TASK TO COMPLETE.
Copy every line from the material below that holds "none".

RECORD EXCERPTS.
◆ ◆ ◆ ◆ ◆

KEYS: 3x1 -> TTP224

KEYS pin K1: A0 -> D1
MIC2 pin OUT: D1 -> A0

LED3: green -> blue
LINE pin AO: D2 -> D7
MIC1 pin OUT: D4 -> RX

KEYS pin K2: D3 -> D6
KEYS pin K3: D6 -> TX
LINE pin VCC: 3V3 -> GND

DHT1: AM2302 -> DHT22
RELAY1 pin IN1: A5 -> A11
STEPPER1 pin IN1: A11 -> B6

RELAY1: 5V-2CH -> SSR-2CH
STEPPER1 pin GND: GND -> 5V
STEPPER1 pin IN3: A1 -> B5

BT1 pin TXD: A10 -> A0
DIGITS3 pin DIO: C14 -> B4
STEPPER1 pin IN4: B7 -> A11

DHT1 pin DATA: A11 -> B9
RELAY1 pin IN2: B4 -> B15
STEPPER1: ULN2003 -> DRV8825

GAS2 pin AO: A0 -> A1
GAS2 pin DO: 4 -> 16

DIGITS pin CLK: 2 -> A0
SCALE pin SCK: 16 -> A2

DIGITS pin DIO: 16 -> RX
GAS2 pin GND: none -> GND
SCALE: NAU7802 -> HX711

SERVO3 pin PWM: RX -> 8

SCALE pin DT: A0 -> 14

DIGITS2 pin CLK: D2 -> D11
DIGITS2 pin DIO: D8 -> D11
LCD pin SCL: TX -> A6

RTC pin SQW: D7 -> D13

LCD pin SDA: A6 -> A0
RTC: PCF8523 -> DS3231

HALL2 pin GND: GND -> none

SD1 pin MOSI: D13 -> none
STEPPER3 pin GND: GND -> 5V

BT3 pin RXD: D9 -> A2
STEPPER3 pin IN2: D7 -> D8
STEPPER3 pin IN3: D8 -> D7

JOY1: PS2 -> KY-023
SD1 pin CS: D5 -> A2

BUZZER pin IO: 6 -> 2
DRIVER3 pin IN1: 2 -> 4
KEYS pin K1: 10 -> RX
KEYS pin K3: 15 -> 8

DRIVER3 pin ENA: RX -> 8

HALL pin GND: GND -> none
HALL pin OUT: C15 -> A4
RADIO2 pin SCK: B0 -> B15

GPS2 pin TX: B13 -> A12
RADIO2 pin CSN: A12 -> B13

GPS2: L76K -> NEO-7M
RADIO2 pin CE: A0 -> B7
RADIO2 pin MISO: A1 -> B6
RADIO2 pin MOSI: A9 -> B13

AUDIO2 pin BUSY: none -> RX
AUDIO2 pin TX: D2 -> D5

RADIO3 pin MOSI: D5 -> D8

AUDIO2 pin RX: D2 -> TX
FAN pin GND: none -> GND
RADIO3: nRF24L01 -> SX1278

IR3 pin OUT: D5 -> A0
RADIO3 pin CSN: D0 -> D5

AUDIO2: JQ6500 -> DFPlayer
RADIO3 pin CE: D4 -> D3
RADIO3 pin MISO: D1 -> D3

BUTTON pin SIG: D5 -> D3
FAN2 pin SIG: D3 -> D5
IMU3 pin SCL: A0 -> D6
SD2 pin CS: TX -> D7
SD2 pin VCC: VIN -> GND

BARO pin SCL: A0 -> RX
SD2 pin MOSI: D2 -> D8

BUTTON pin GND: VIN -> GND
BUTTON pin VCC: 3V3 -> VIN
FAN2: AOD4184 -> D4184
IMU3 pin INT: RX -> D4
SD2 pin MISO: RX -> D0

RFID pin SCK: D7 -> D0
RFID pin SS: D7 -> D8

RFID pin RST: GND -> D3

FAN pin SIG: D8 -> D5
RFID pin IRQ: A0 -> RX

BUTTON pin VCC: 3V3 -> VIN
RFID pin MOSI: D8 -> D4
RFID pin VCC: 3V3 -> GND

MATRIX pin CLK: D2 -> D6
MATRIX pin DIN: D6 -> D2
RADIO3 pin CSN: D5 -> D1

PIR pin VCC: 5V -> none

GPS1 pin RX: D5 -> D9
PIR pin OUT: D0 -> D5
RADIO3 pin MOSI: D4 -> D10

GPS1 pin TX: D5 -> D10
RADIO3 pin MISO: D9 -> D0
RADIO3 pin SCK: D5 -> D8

◆ ◆ ◆ ◆ ◆

RESPONSE TO THE EXERCISE.
GAS2 pin GND: none -> GND
HALL2 pin GND: GND -> none
SD1 pin MOSI: D13 -> none
HALL pin GND: GND -> none
AUDIO2 pin BUSY: none -> RX
FAN pin GND: none -> GND
PIR pin VCC: 5V -> none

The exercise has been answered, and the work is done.